((

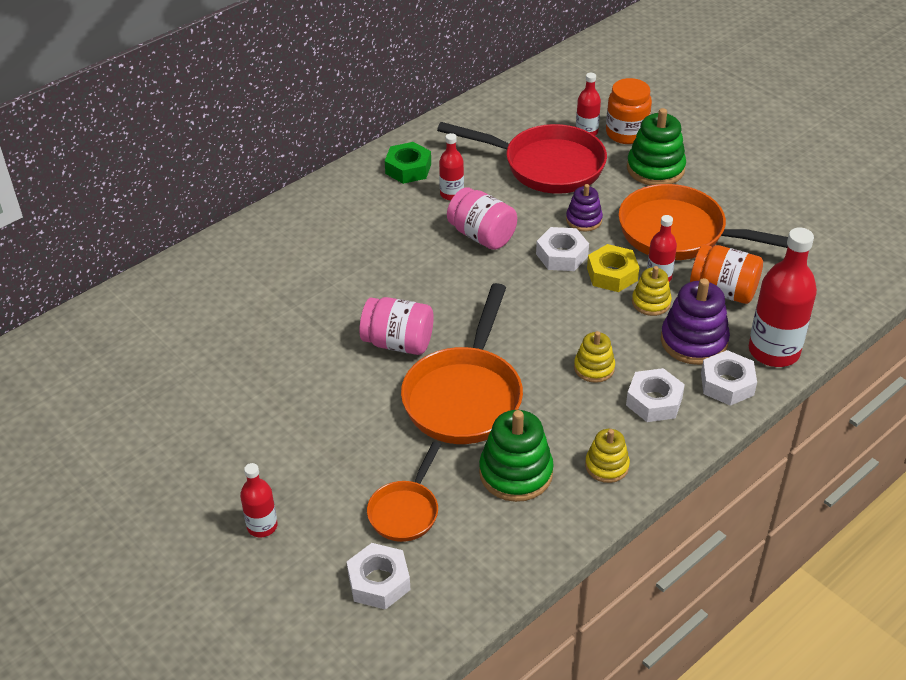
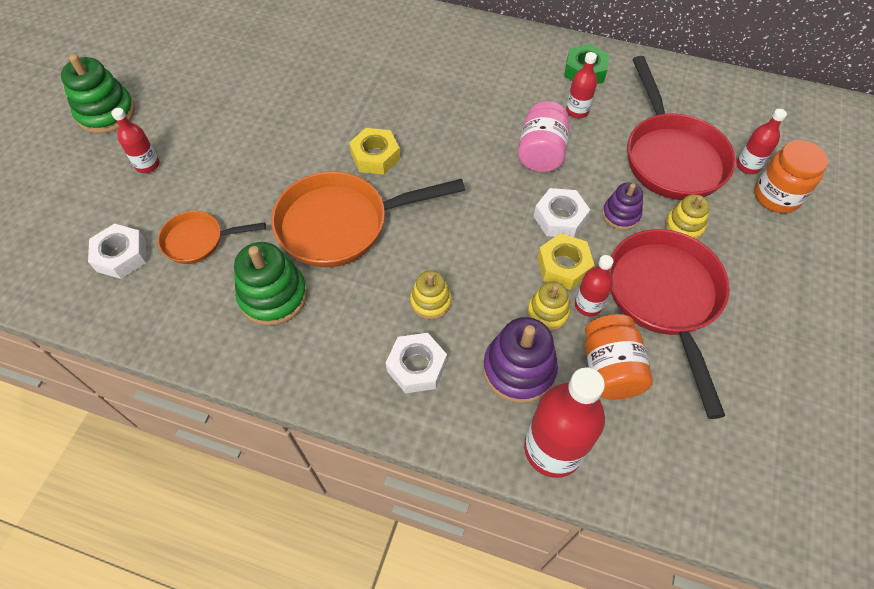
camera: 60 degrees right, 15 degrees up
(398, 343) = (375, 156): pink jar -> yellow nut
(606, 466) = (315, 360): yellow stacking toy -> yellow stacking toy (684, 226)
(655, 169) = (745, 240): green stacking toy -> green stacking toy (106, 113)
(680, 234) = (665, 299): orange pan -> red pan
(727, 384) = (478, 422): white nut -> none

))

● **WHAT YOU HAVE TO DO**: A complete answer reproduces every line of the records in which the word "stacking" occurs.

● **EXPECTED ANSWER**:
(606, 466) = (315, 360): yellow stacking toy -> yellow stacking toy (684, 226)
(655, 169) = (745, 240): green stacking toy -> green stacking toy (106, 113)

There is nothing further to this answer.